# WHAT IS NEEDED
Only a number is wanted: how many lines in the records below contain "marrón"?

[[ RECORDS PROVIDED, beginning ]]

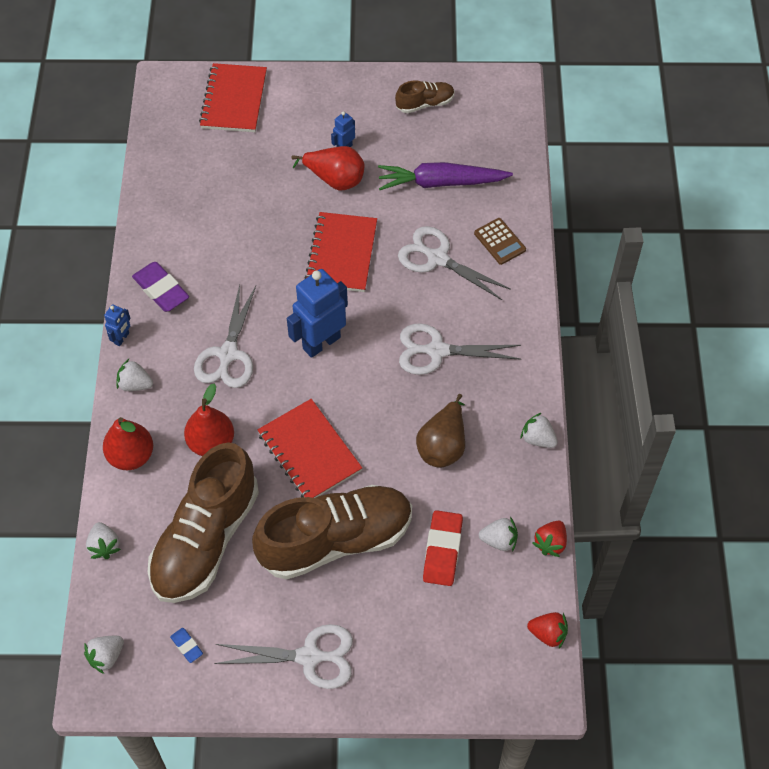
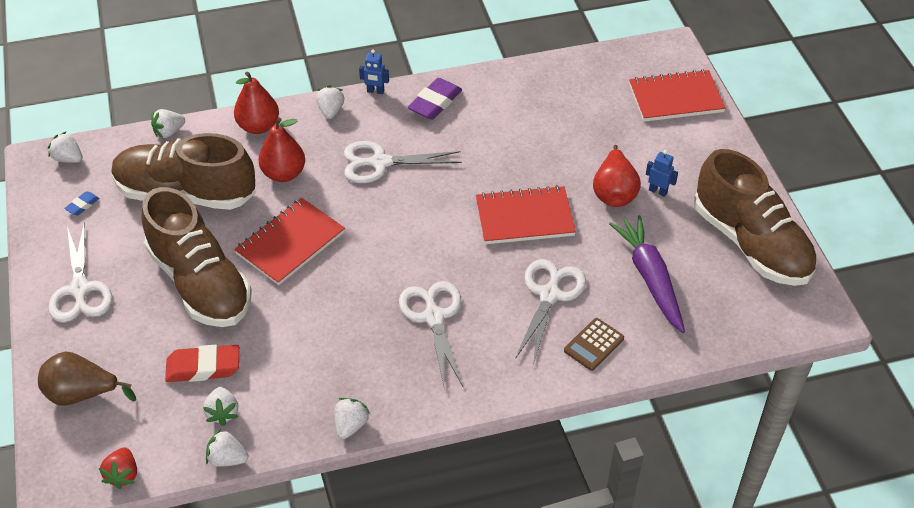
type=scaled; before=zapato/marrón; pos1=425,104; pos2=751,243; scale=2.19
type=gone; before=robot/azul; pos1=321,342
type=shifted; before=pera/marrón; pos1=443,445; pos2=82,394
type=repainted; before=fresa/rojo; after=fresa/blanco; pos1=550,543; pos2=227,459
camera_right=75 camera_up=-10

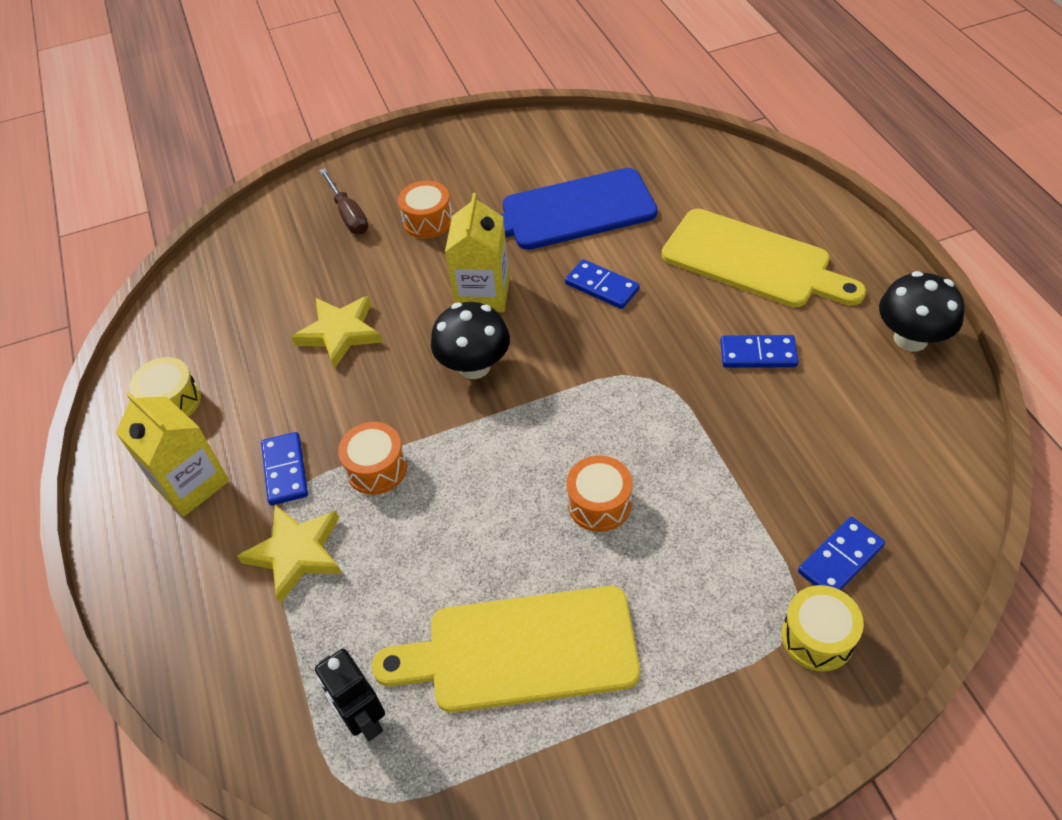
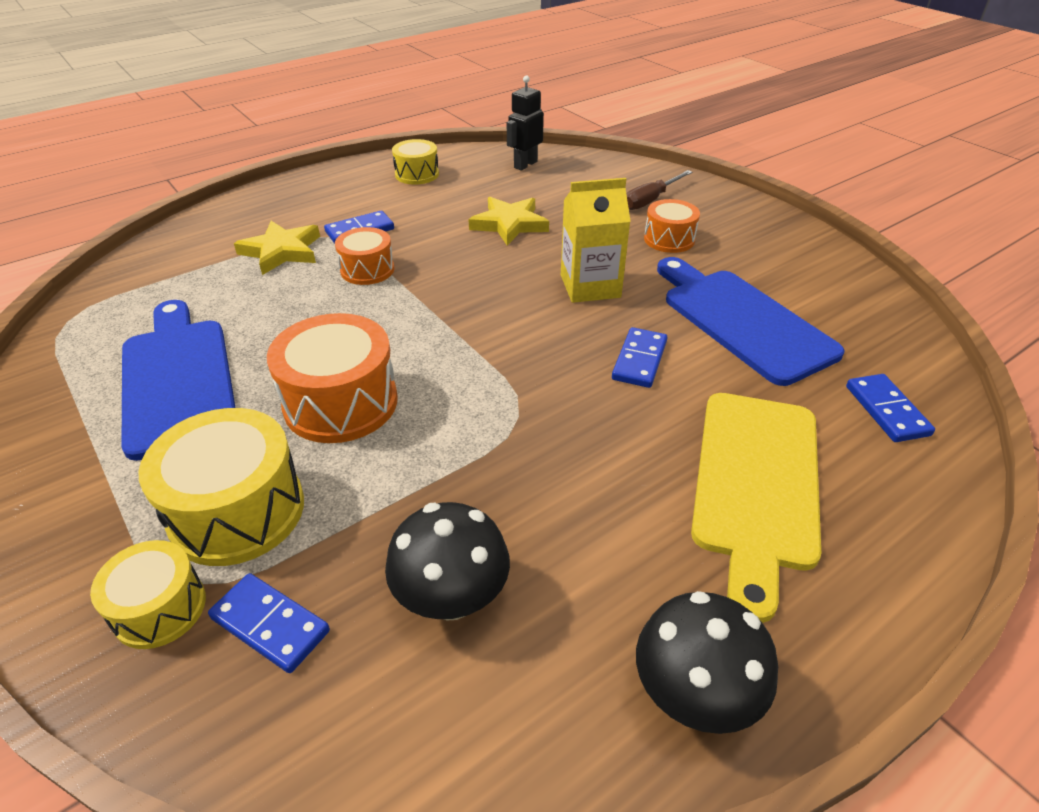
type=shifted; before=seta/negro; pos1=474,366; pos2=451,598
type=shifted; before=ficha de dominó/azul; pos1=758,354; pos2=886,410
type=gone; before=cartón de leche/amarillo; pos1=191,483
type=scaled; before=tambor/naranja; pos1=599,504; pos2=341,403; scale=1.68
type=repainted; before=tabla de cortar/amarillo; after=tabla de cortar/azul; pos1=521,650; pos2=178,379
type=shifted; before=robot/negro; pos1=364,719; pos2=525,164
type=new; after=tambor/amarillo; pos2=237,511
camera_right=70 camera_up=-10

[[ RECORDS PROVIDED, end ]]
[[ RECORDS PROVIDED, beginning ]]

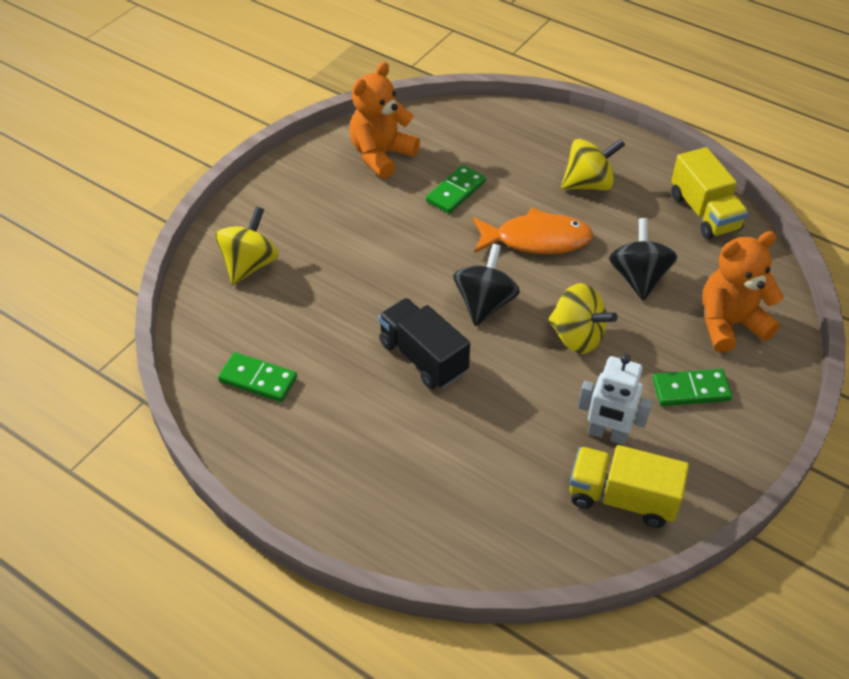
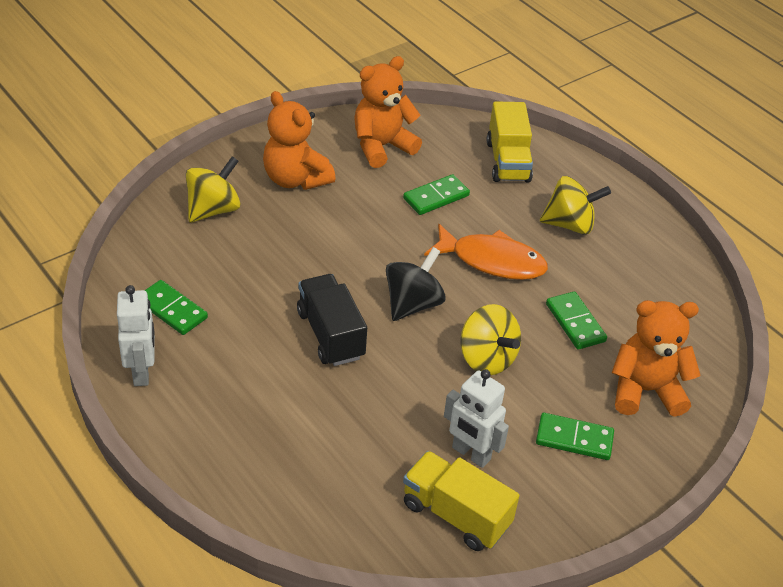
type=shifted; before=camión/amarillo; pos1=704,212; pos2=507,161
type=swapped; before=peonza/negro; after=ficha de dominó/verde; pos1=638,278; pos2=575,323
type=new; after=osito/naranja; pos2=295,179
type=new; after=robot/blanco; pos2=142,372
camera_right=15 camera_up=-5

[[ RECORDS PROVIDED, end ]]

# SOLUTION FOR THIS PROBLEM
2